• _ZU LÖSENDE AUFGABE_:
Schreib die Zeilen unten Wort für Wort ab, von der allerersten bis einschließlich der Zeile mit "Question: Which of the following is the farthest".

(Gespeicherte Dateneinträge)
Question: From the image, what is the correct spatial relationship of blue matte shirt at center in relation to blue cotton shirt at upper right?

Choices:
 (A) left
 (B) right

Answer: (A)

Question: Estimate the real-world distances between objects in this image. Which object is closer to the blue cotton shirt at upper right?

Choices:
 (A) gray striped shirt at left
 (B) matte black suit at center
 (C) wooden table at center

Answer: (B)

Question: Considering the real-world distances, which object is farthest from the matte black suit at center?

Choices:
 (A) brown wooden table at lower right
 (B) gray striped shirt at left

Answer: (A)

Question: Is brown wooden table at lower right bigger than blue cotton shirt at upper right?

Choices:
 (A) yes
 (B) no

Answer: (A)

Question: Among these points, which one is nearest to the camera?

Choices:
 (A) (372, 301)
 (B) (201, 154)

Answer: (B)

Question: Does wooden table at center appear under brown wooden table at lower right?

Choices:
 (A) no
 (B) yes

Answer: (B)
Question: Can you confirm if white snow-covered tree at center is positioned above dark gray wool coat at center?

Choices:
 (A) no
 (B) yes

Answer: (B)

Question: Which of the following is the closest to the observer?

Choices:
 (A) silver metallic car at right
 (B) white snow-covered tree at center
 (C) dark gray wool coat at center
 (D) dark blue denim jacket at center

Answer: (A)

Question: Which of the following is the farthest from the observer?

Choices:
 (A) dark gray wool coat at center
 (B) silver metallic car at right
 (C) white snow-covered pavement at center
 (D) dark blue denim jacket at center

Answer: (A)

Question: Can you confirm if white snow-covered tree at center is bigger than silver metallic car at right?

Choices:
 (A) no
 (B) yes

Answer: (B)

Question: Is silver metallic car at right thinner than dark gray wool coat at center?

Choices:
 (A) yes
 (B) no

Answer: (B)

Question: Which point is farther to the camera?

• _DEINE LÖSUNG_:
Question: From the image, what is the correct spatial relationship of blue matte shirt at center in relation to blue cotton shirt at upper right?

Choices:
 (A) left
 (B) right

Answer: (A)

Question: Estimate the real-world distances between objects in this image. Which object is closer to the blue cotton shirt at upper right?

Choices:
 (A) gray striped shirt at left
 (B) matte black suit at center
 (C) wooden table at center

Answer: (B)

Question: Considering the real-world distances, which object is farthest from the matte black suit at center?

Choices:
 (A) brown wooden table at lower right
 (B) gray striped shirt at left

Answer: (A)

Question: Is brown wooden table at lower right bigger than blue cotton shirt at upper right?

Choices:
 (A) yes
 (B) no

Answer: (A)

Question: Among these points, which one is nearest to the camera?

Choices:
 (A) (372, 301)
 (B) (201, 154)

Answer: (B)

Question: Does wooden table at center appear under brown wooden table at lower right?

Choices:
 (A) no
 (B) yes

Answer: (B)
Question: Can you confirm if white snow-covered tree at center is positioned above dark gray wool coat at center?

Choices:
 (A) no
 (B) yes

Answer: (B)

Question: Which of the following is the closest to the observer?

Choices:
 (A) silver metallic car at right
 (B) white snow-covered tree at center
 (C) dark gray wool coat at center
 (D) dark blue denim jacket at center

Answer: (A)

Question: Which of the following is the farthest from the observer?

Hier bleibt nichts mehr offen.